▶ **Data for processing**:
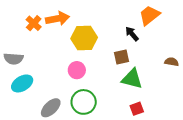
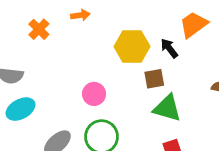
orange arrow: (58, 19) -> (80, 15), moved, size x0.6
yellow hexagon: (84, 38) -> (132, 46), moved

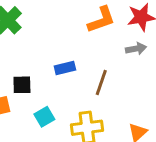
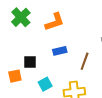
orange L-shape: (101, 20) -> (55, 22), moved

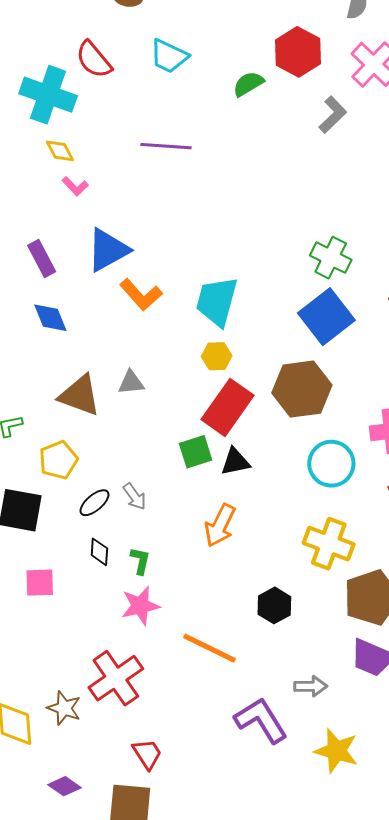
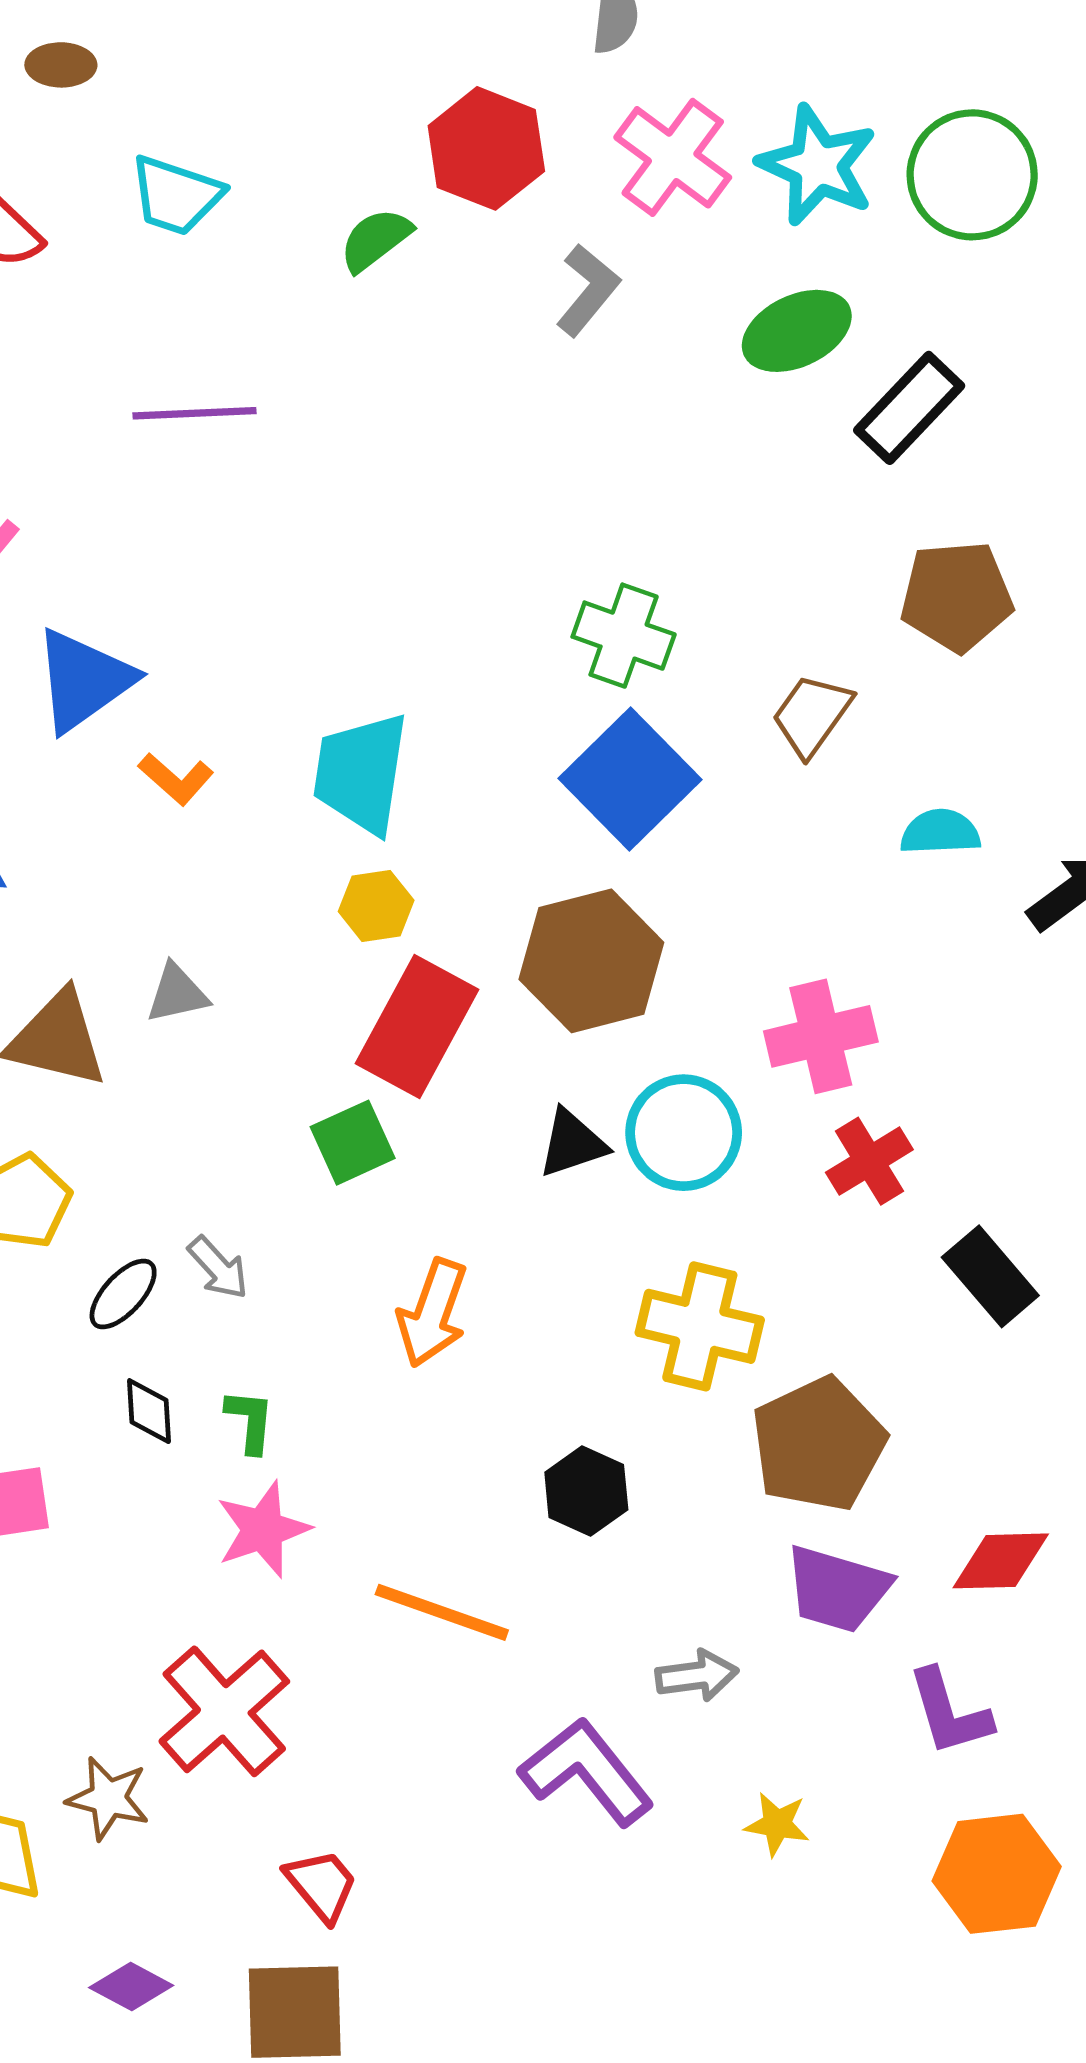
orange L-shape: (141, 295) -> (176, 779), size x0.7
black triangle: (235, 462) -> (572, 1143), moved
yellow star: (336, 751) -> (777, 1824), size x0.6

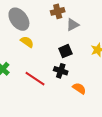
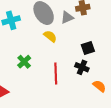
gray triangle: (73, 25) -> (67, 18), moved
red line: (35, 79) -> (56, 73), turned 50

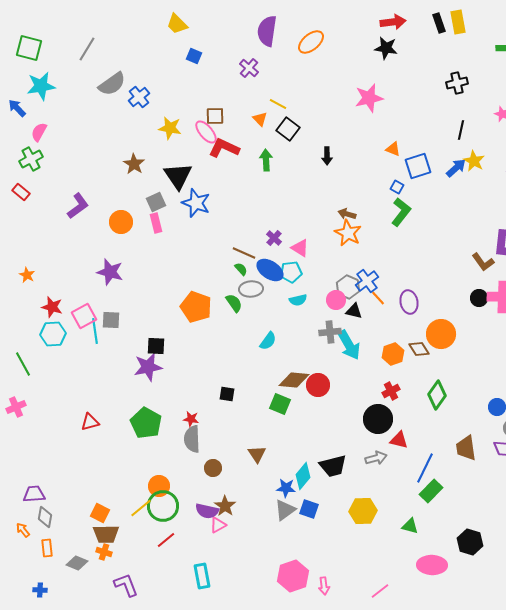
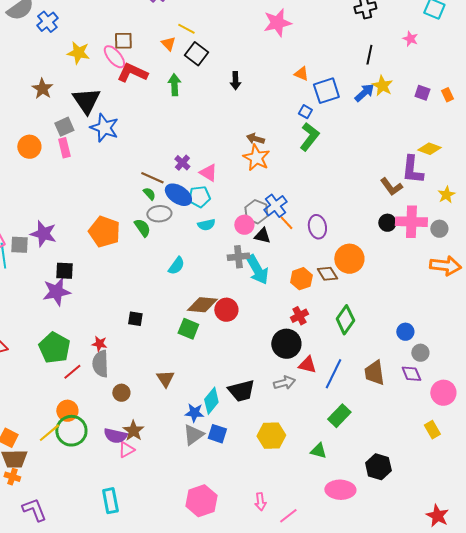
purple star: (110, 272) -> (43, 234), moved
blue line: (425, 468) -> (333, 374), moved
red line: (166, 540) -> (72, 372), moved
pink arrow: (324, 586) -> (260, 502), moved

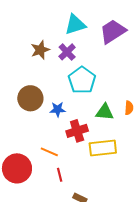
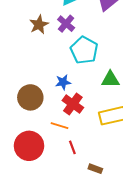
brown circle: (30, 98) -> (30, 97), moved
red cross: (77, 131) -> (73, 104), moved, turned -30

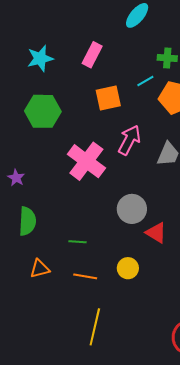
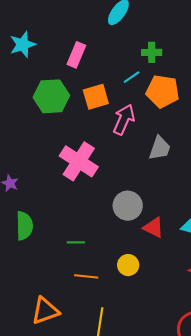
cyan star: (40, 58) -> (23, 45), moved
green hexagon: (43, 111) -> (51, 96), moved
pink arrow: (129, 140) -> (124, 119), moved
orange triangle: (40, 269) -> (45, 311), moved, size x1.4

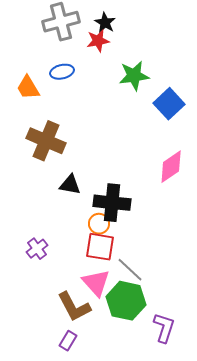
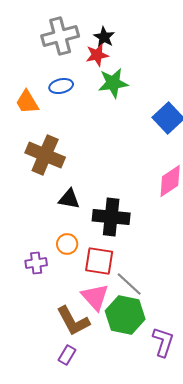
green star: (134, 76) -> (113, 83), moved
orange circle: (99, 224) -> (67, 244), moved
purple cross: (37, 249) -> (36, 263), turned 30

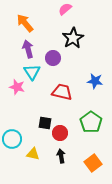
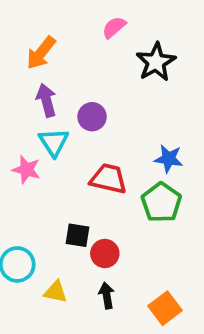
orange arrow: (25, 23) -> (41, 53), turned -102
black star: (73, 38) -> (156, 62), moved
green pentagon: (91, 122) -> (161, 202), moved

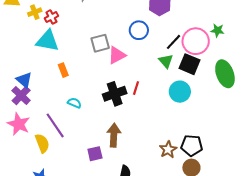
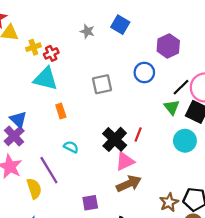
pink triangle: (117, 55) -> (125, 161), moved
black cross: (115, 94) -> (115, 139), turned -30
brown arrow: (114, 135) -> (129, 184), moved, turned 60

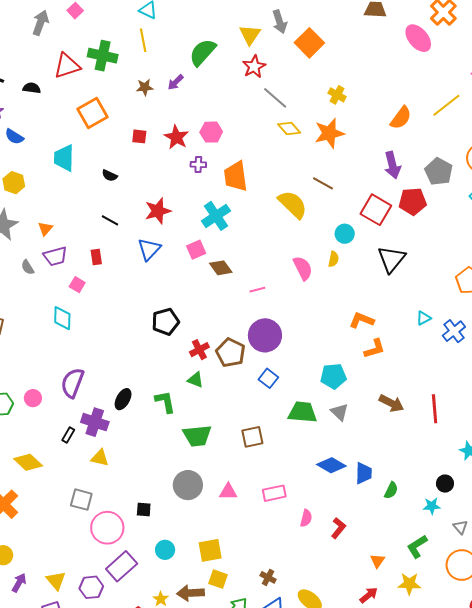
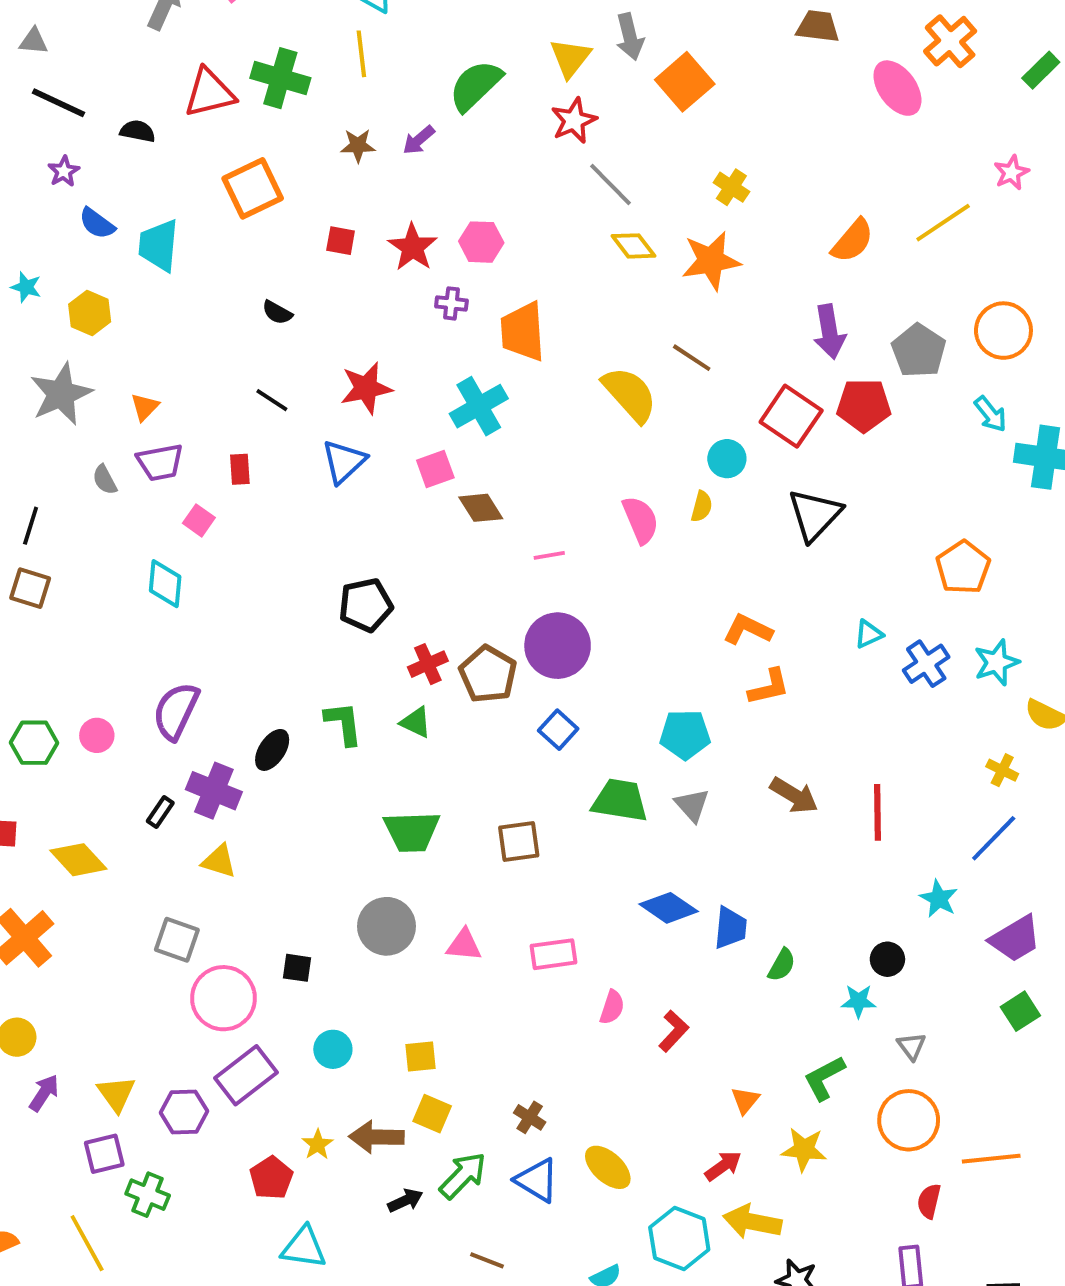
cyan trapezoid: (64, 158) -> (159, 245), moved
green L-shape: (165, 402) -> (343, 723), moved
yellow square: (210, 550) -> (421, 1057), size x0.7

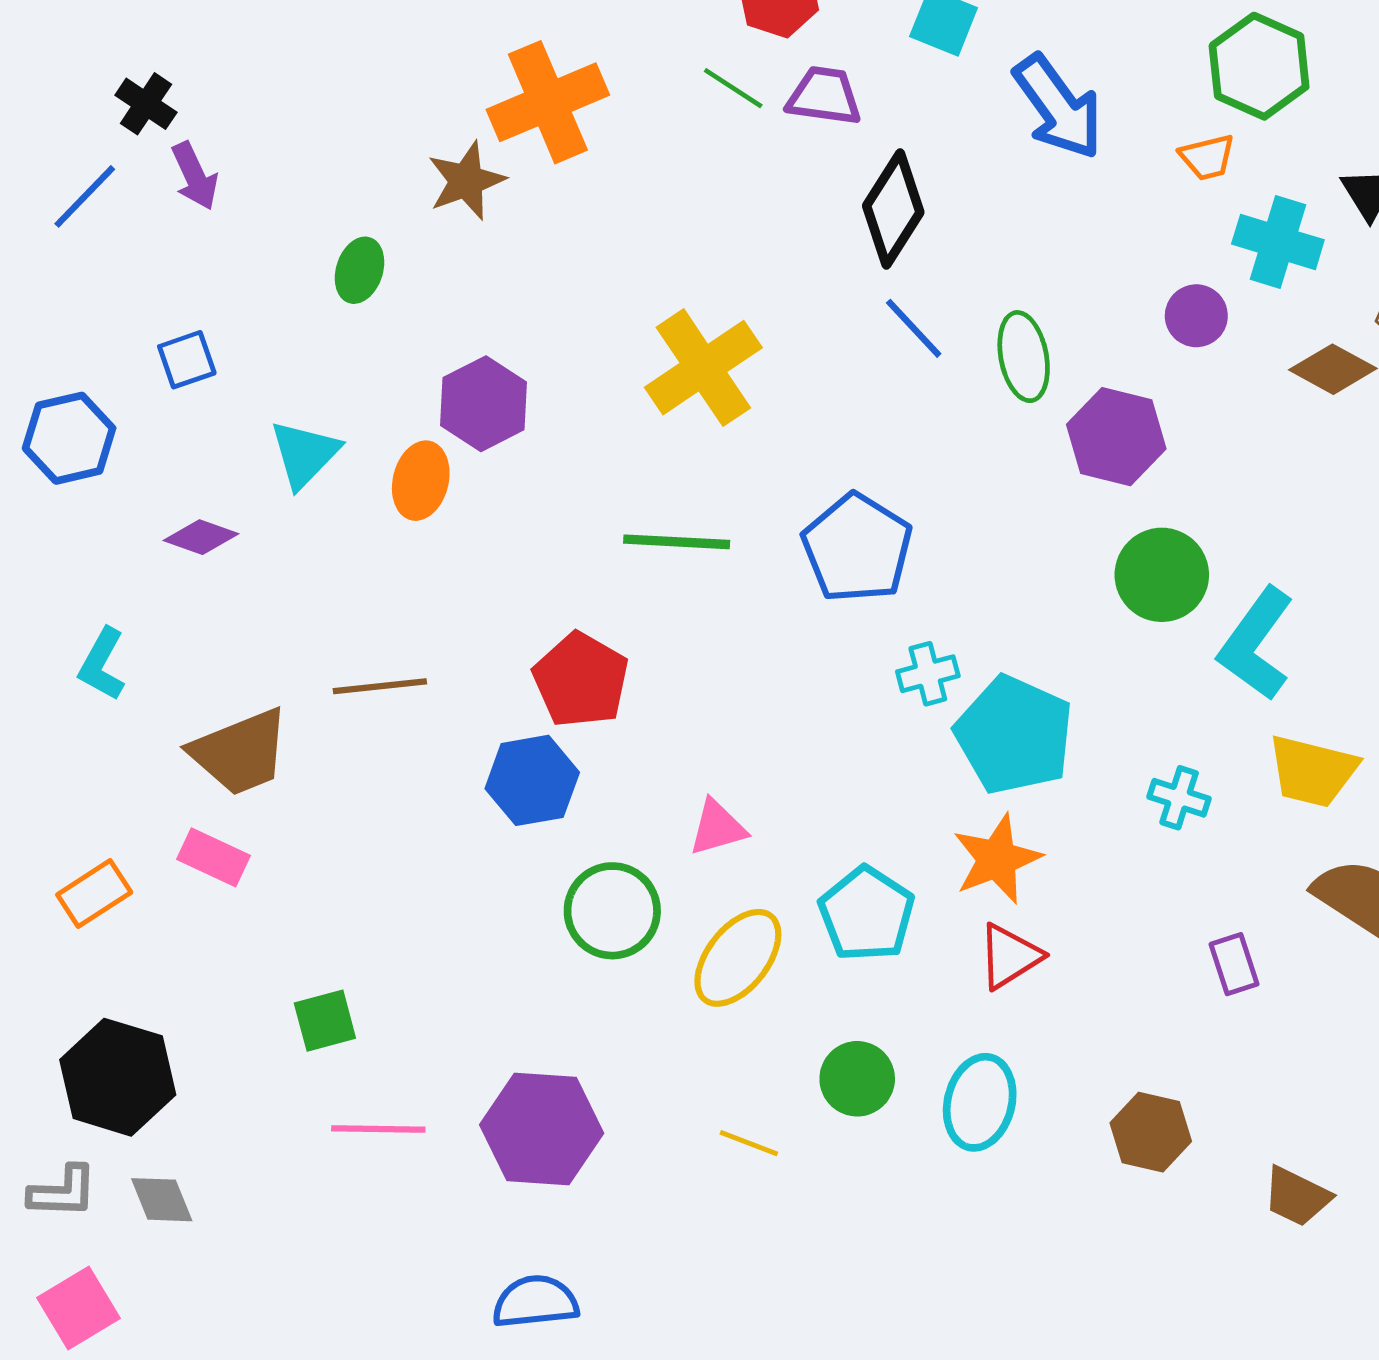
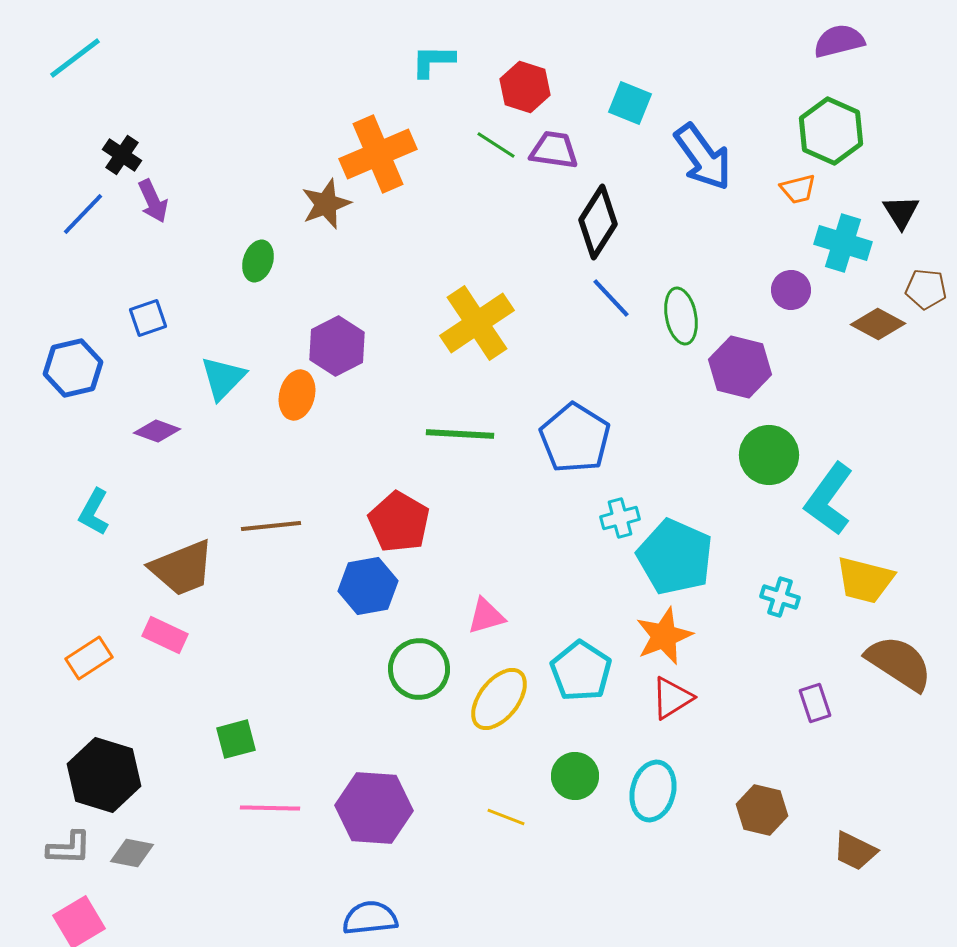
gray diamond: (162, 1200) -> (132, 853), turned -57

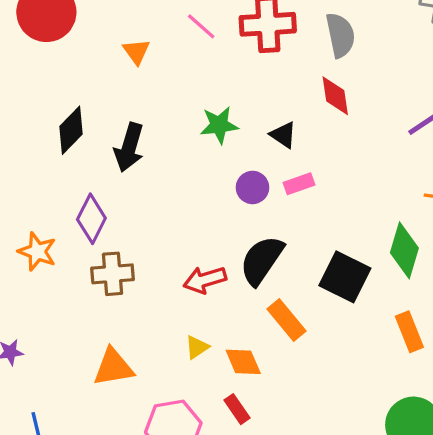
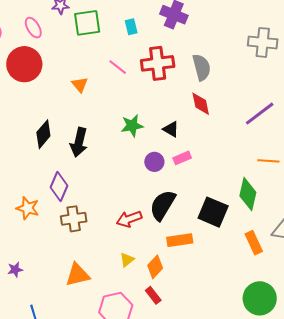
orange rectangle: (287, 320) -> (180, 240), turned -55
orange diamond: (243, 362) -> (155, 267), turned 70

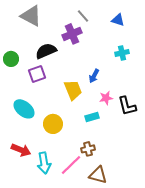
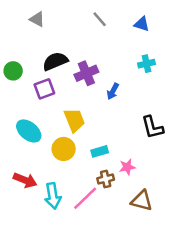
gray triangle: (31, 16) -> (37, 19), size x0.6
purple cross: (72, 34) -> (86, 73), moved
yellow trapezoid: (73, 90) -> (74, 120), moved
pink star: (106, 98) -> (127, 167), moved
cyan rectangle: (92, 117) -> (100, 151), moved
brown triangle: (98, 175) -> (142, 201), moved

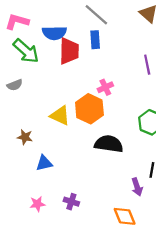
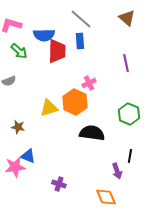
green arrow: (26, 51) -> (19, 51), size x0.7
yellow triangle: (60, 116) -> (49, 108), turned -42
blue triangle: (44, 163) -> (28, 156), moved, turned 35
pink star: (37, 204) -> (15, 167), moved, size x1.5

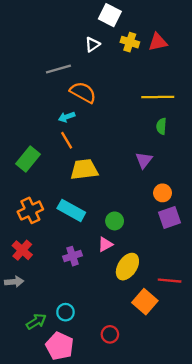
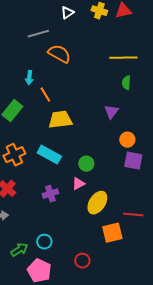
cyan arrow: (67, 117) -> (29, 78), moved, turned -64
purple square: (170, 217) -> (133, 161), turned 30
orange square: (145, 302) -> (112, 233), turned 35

▶ **Task to carry out**: The entries above are to be copied exactly, with every picture left out.

▶ **Your response**:
orange arrow: (58, 19) -> (80, 15), moved, size x0.6
yellow hexagon: (84, 38) -> (132, 46), moved

orange L-shape: (101, 20) -> (55, 22), moved

orange L-shape: (141, 295) -> (176, 779), size x0.7
black triangle: (235, 462) -> (572, 1143), moved
yellow star: (336, 751) -> (777, 1824), size x0.6

gray triangle: (73, 25) -> (67, 18), moved
red line: (35, 79) -> (56, 73), turned 50

purple star: (110, 272) -> (43, 234), moved
blue line: (425, 468) -> (333, 374), moved
red line: (166, 540) -> (72, 372), moved
pink arrow: (324, 586) -> (260, 502), moved

brown circle: (30, 98) -> (30, 97), moved
red cross: (77, 131) -> (73, 104), moved, turned -30

cyan star: (40, 58) -> (23, 45), moved
green hexagon: (43, 111) -> (51, 96), moved
pink arrow: (129, 140) -> (124, 119), moved
orange triangle: (40, 269) -> (45, 311), moved, size x1.4

green star: (134, 76) -> (113, 83), moved
orange circle: (99, 224) -> (67, 244), moved
purple cross: (37, 249) -> (36, 263), turned 30

orange arrow: (25, 23) -> (41, 53), turned -102
black star: (73, 38) -> (156, 62), moved
green pentagon: (91, 122) -> (161, 202), moved

pink triangle: (117, 55) -> (125, 161), moved
black cross: (115, 94) -> (115, 139), turned -30
brown arrow: (114, 135) -> (129, 184), moved, turned 60

cyan trapezoid: (64, 158) -> (159, 245), moved
green L-shape: (165, 402) -> (343, 723), moved
yellow square: (210, 550) -> (421, 1057), size x0.7

gray diamond: (162, 1200) -> (132, 853), turned -57

orange rectangle: (287, 320) -> (180, 240), turned -55
orange diamond: (243, 362) -> (155, 267), turned 70

gray triangle: (31, 16) -> (37, 19), size x0.6
purple cross: (72, 34) -> (86, 73), moved
yellow trapezoid: (73, 90) -> (74, 120), moved
pink star: (106, 98) -> (127, 167), moved
cyan rectangle: (92, 117) -> (100, 151), moved
brown triangle: (98, 175) -> (142, 201), moved

green arrow: (26, 51) -> (19, 51), size x0.7
yellow triangle: (60, 116) -> (49, 108), turned -42
blue triangle: (44, 163) -> (28, 156), moved, turned 35
pink star: (37, 204) -> (15, 167), moved, size x1.5

cyan arrow: (67, 117) -> (29, 78), moved, turned -64
purple square: (170, 217) -> (133, 161), turned 30
orange square: (145, 302) -> (112, 233), turned 35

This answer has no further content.